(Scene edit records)
- - -
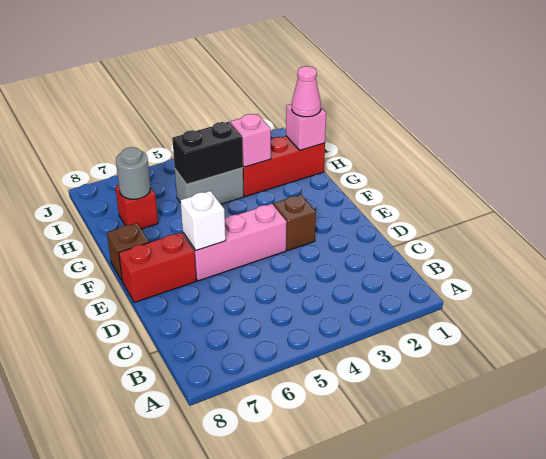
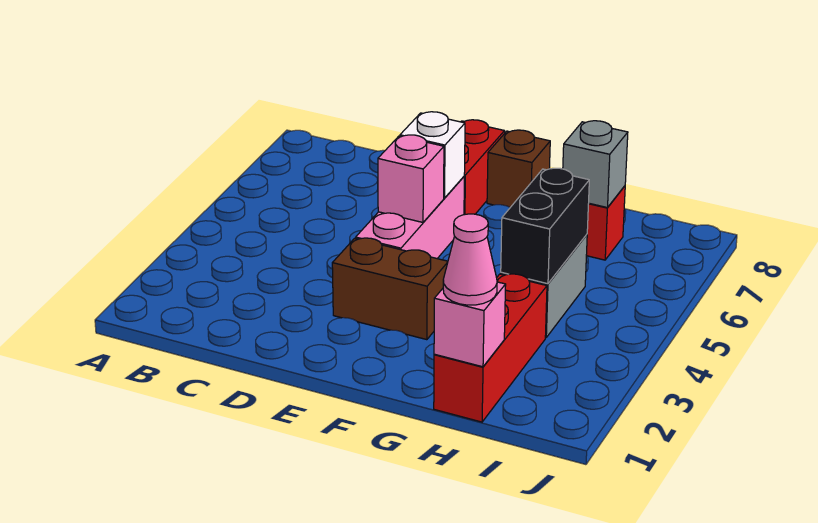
brown brick E3 level 1 -> brown brick E3:F3 level 1
pink brick H3 level 2 -> pink brick E5 level 2
grey round brick H7 level 2 -> grey brick H7 level 2

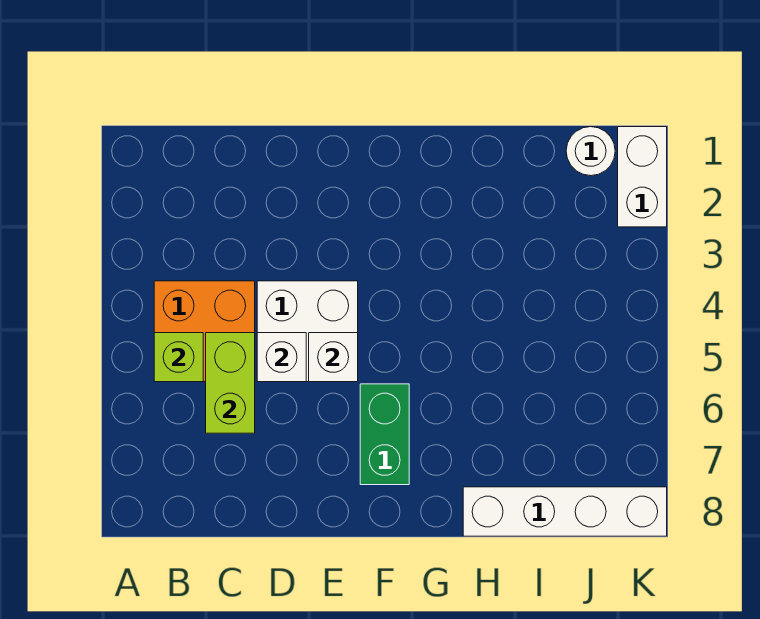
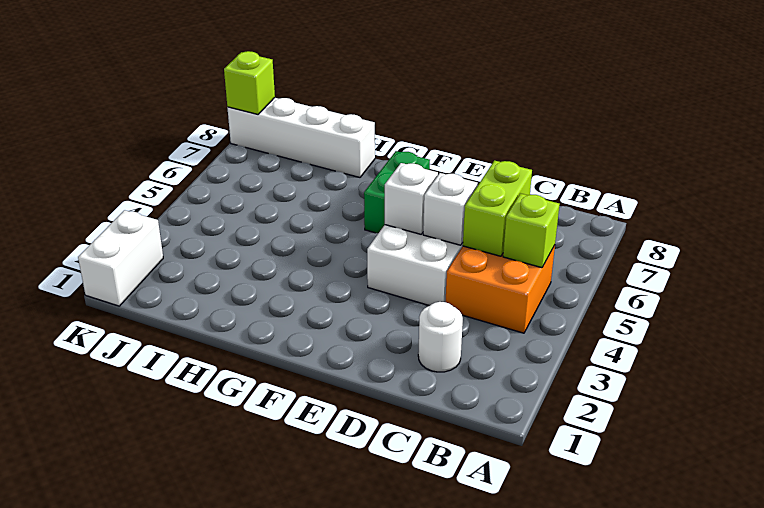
white round brick J1 level 1 -> white round brick C2 level 1
none -> lime brick K8 level 2

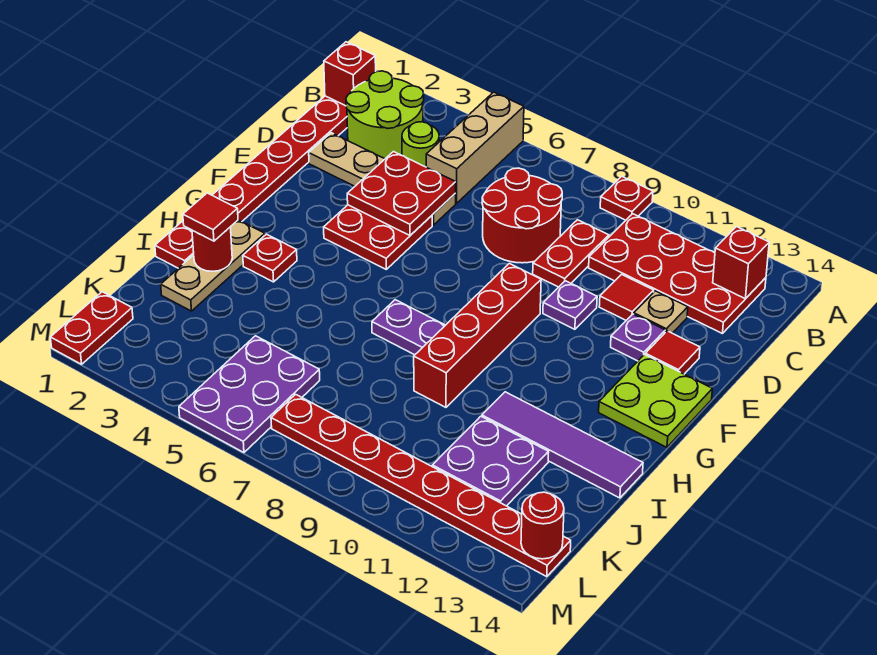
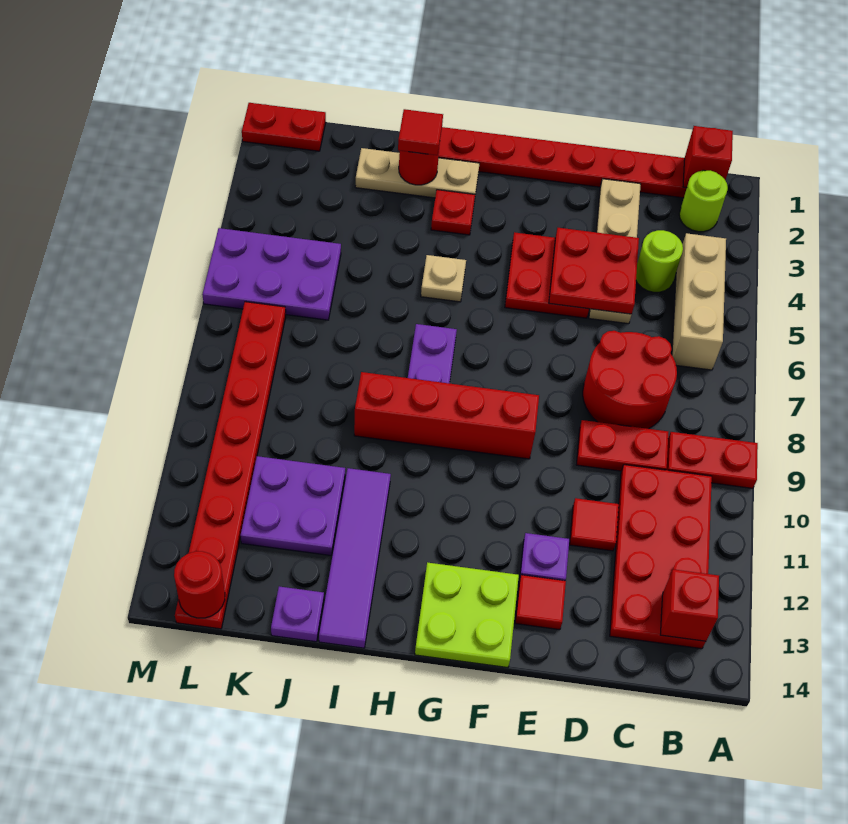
tan brick A5:C5 level 1 -> tan brick B4:B6 level 1
red plate A9 level 1 -> red plate A9:B9 level 1
lime round brick B2:C3 level 1 -> lime round brick B2 level 1
tan plate D12 level 1 -> tan plate H5 level 1
purple plate E10 level 1 -> purple plate J14 level 1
- - -
ASSIGNMENT — Nothing but the records themselves, exact and complete, should be returned; leave the pictures out.

YOUR RESPONSE —
brown brick E3 level 1 -> brown brick E3:F3 level 1
pink brick H3 level 2 -> pink brick E5 level 2
grey round brick H7 level 2 -> grey brick H7 level 2

white round brick J1 level 1 -> white round brick C2 level 1
none -> lime brick K8 level 2

tan brick A5:C5 level 1 -> tan brick B4:B6 level 1
red plate A9 level 1 -> red plate A9:B9 level 1
lime round brick B2:C3 level 1 -> lime round brick B2 level 1
tan plate D12 level 1 -> tan plate H5 level 1
purple plate E10 level 1 -> purple plate J14 level 1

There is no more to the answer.